[Record excerpts]
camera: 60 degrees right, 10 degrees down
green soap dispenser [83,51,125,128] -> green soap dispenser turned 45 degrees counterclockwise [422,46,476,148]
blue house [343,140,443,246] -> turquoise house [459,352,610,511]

==

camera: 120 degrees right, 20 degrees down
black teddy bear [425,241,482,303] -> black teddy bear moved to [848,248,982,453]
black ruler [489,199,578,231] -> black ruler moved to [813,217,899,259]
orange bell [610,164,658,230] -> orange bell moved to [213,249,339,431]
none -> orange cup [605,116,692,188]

* * *

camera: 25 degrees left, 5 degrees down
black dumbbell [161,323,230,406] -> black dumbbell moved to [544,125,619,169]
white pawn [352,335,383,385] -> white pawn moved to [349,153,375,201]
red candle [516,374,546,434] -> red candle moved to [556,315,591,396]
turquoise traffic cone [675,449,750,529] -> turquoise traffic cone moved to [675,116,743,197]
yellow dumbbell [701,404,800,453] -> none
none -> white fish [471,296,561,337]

[Exercise instructions]
Write out every line of the preceding listing that contains "camera".

[Written reply]
camera: 60 degrees right, 10 degrees down
camera: 120 degrees right, 20 degrees down
camera: 25 degrees left, 5 degrees down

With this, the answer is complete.